• _Goal of the exercise_
Repeat nothing but the lines below running from the one containing "D1: none -> diode 1N4148 (A GND, K VCC)" to the one containing "R3: 27k (GND, N002) -> 27k (3V3, N002)". Keep both end lines.

☆ ☆ ☆ ☆

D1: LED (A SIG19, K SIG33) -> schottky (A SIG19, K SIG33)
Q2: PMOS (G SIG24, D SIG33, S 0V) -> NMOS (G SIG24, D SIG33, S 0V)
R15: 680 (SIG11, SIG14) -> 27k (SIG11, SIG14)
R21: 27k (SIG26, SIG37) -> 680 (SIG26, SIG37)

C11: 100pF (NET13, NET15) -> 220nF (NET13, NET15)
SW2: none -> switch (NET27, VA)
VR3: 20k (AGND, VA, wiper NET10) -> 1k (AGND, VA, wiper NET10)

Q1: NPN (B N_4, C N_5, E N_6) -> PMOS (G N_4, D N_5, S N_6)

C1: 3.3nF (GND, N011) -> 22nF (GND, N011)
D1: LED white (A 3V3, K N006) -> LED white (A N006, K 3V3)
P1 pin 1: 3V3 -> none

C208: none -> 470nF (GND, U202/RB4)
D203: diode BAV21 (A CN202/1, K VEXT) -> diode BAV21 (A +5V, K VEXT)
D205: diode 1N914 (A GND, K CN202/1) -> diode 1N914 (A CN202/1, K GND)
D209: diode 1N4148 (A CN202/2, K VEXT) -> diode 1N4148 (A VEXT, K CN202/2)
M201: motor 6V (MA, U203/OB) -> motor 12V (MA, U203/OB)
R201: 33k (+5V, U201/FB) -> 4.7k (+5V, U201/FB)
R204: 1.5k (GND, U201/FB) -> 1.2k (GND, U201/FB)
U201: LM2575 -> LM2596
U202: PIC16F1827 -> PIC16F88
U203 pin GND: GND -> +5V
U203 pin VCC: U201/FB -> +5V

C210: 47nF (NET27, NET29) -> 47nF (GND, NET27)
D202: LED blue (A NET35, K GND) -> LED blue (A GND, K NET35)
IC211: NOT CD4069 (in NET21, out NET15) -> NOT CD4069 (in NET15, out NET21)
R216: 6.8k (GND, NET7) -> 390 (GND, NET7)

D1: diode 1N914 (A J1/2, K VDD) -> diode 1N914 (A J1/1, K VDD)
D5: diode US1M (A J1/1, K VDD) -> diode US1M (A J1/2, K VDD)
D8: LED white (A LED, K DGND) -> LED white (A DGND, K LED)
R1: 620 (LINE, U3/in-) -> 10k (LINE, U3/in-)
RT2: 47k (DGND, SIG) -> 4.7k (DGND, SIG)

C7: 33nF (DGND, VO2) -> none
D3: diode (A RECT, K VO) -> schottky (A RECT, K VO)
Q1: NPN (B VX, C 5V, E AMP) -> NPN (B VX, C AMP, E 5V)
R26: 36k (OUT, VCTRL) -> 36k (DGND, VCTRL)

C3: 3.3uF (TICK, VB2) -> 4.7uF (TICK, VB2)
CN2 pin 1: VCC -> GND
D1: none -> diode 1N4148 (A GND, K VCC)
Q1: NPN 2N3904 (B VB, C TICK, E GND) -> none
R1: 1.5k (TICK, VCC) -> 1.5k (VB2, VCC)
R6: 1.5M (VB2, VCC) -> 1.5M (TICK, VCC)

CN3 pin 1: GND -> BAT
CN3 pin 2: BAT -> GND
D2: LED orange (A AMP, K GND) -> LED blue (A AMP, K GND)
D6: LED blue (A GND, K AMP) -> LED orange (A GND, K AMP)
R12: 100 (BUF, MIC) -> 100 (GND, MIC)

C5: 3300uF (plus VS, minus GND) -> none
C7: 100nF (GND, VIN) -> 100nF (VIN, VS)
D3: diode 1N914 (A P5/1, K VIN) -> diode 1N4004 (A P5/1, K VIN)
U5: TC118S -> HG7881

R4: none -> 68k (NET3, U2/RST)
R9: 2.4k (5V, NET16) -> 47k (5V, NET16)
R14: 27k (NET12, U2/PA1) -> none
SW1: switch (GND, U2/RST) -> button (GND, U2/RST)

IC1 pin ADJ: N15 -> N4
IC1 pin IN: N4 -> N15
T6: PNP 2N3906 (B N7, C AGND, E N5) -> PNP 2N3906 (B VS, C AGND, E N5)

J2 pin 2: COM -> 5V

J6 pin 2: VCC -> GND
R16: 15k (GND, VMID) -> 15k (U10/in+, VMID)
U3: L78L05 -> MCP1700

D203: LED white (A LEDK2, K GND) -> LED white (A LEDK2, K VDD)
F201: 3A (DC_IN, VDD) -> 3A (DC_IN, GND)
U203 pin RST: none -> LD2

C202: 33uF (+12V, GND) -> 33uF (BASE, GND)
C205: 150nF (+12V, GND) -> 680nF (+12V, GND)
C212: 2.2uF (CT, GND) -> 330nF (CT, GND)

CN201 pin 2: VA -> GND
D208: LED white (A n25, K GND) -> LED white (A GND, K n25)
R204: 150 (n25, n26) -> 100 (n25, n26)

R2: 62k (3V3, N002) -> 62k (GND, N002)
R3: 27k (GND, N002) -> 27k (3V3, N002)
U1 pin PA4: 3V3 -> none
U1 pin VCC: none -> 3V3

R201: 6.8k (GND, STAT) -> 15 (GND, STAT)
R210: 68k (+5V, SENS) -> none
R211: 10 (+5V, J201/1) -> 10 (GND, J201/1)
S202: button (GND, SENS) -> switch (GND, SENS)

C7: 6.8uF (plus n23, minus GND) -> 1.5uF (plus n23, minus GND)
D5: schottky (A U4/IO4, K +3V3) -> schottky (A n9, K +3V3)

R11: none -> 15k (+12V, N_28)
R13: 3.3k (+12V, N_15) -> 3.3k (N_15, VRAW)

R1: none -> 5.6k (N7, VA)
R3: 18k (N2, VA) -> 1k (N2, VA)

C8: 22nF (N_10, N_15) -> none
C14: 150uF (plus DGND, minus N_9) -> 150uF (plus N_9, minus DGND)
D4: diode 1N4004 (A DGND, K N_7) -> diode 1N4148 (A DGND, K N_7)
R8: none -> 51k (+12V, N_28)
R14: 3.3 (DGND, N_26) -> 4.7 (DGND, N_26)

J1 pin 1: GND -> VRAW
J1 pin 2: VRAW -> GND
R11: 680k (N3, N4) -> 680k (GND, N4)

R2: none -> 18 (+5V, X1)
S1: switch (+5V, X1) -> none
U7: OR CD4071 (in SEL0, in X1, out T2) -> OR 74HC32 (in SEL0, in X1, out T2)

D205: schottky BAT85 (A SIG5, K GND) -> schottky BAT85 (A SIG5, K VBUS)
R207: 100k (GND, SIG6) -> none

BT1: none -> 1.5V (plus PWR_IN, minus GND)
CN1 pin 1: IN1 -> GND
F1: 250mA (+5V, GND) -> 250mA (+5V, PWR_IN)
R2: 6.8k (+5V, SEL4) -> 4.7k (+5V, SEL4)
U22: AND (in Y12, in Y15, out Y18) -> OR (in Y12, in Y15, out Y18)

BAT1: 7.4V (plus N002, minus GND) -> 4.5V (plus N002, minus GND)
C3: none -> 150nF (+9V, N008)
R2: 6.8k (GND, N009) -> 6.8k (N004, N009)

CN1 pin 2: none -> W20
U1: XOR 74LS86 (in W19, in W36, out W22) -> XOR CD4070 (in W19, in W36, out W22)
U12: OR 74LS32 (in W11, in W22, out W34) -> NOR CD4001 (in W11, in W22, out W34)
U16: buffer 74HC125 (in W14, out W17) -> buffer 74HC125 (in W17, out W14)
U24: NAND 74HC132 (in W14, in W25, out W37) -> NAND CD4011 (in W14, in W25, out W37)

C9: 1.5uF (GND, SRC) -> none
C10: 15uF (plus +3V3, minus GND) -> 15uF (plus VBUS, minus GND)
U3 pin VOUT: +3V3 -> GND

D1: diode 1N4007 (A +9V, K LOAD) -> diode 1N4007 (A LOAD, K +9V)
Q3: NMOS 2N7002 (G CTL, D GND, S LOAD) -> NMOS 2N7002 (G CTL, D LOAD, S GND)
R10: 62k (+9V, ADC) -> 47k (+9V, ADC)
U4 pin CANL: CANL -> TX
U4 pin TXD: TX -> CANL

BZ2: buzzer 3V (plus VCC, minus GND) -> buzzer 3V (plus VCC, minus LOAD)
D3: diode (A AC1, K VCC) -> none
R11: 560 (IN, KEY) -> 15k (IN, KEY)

☆ ☆ ☆ ☆

• _Result_
D1: none -> diode 1N4148 (A GND, K VCC)
Q1: NPN 2N3904 (B VB, C TICK, E GND) -> none
R1: 1.5k (TICK, VCC) -> 1.5k (VB2, VCC)
R6: 1.5M (VB2, VCC) -> 1.5M (TICK, VCC)

CN3 pin 1: GND -> BAT
CN3 pin 2: BAT -> GND
D2: LED orange (A AMP, K GND) -> LED blue (A AMP, K GND)
D6: LED blue (A GND, K AMP) -> LED orange (A GND, K AMP)
R12: 100 (BUF, MIC) -> 100 (GND, MIC)

C5: 3300uF (plus VS, minus GND) -> none
C7: 100nF (GND, VIN) -> 100nF (VIN, VS)
D3: diode 1N914 (A P5/1, K VIN) -> diode 1N4004 (A P5/1, K VIN)
U5: TC118S -> HG7881

R4: none -> 68k (NET3, U2/RST)
R9: 2.4k (5V, NET16) -> 47k (5V, NET16)
R14: 27k (NET12, U2/PA1) -> none
SW1: switch (GND, U2/RST) -> button (GND, U2/RST)

IC1 pin ADJ: N15 -> N4
IC1 pin IN: N4 -> N15
T6: PNP 2N3906 (B N7, C AGND, E N5) -> PNP 2N3906 (B VS, C AGND, E N5)

J2 pin 2: COM -> 5V

J6 pin 2: VCC -> GND
R16: 15k (GND, VMID) -> 15k (U10/in+, VMID)
U3: L78L05 -> MCP1700

D203: LED white (A LEDK2, K GND) -> LED white (A LEDK2, K VDD)
F201: 3A (DC_IN, VDD) -> 3A (DC_IN, GND)
U203 pin RST: none -> LD2

C202: 33uF (+12V, GND) -> 33uF (BASE, GND)
C205: 150nF (+12V, GND) -> 680nF (+12V, GND)
C212: 2.2uF (CT, GND) -> 330nF (CT, GND)

CN201 pin 2: VA -> GND
D208: LED white (A n25, K GND) -> LED white (A GND, K n25)
R204: 150 (n25, n26) -> 100 (n25, n26)

R2: 62k (3V3, N002) -> 62k (GND, N002)
R3: 27k (GND, N002) -> 27k (3V3, N002)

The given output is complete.